(Beginning of Data under study)

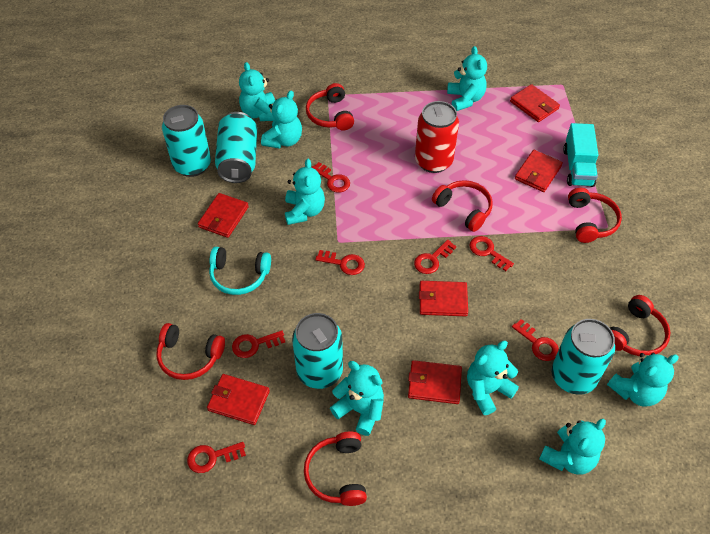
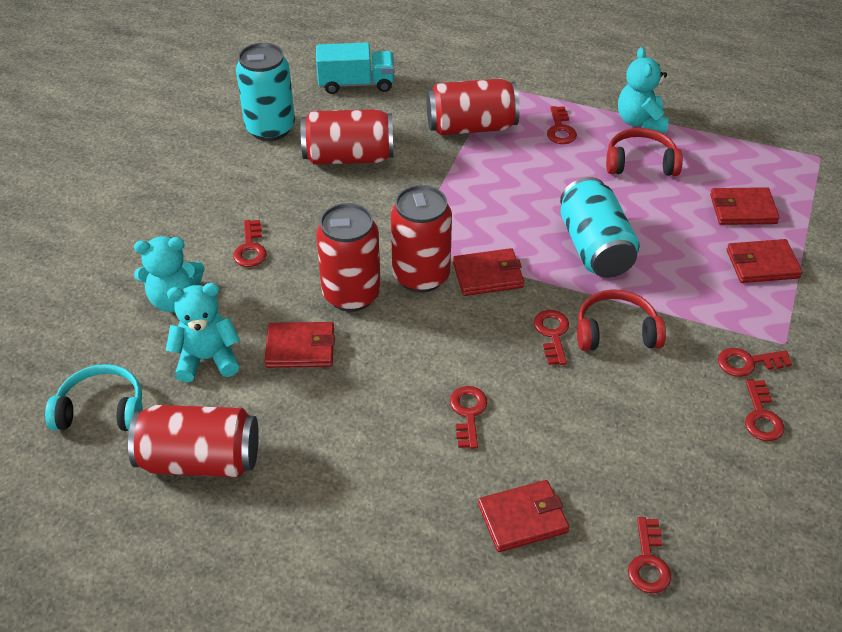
red can: 1 -> 5
red headphones: 6 -> 2
red wallet: 6 -> 5
turquoise can: 4 -> 2
turquoise teddy bear: 8 -> 3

(End of Data under study)

When a line carries an image, skip the image and repeat everything else above exactly as written.

red can: 1 -> 5
red headphones: 6 -> 2
red wallet: 6 -> 5
turquoise can: 4 -> 2
turquoise teddy bear: 8 -> 3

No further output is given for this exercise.